__WHAT YOU NEED TO DO__:
A word-for-word copy of the data, with no images, is the required answer.

__WORKING DATA__:
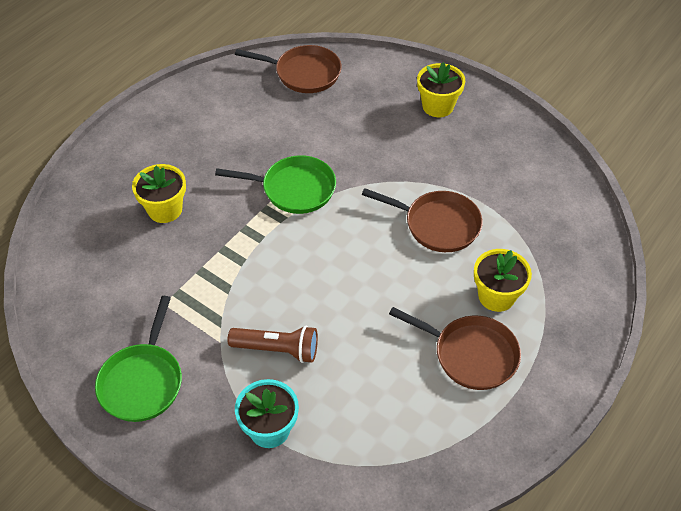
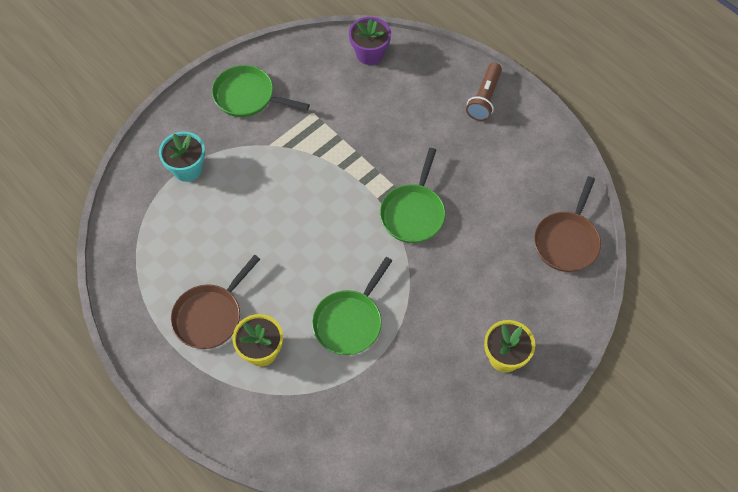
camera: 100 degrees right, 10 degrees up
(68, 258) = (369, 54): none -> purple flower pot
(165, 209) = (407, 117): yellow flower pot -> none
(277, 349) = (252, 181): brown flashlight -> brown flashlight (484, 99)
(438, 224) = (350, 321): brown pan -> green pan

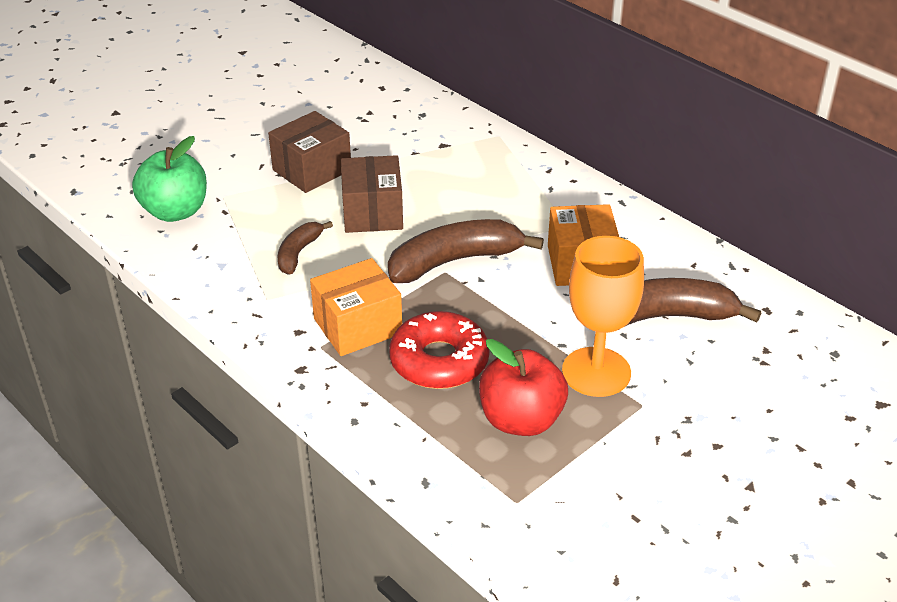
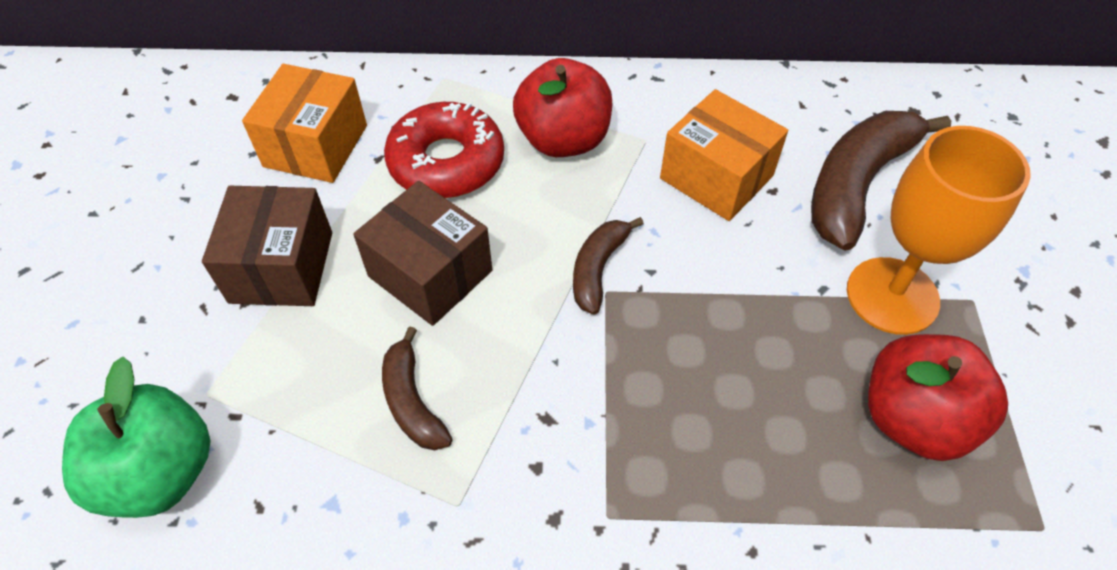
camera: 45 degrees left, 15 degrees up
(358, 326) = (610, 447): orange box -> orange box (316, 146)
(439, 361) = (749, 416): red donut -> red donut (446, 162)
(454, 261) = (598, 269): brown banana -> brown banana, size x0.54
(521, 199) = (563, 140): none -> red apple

__YOUR RESPONSE__:
camera: 100 degrees right, 10 degrees up
(68, 258) = (369, 54): none -> purple flower pot
(165, 209) = (407, 117): yellow flower pot -> none
(277, 349) = (252, 181): brown flashlight -> brown flashlight (484, 99)
(438, 224) = (350, 321): brown pan -> green pan

camera: 45 degrees left, 15 degrees up
(358, 326) = (610, 447): orange box -> orange box (316, 146)
(439, 361) = (749, 416): red donut -> red donut (446, 162)
(454, 261) = (598, 269): brown banana -> brown banana, size x0.54
(521, 199) = (563, 140): none -> red apple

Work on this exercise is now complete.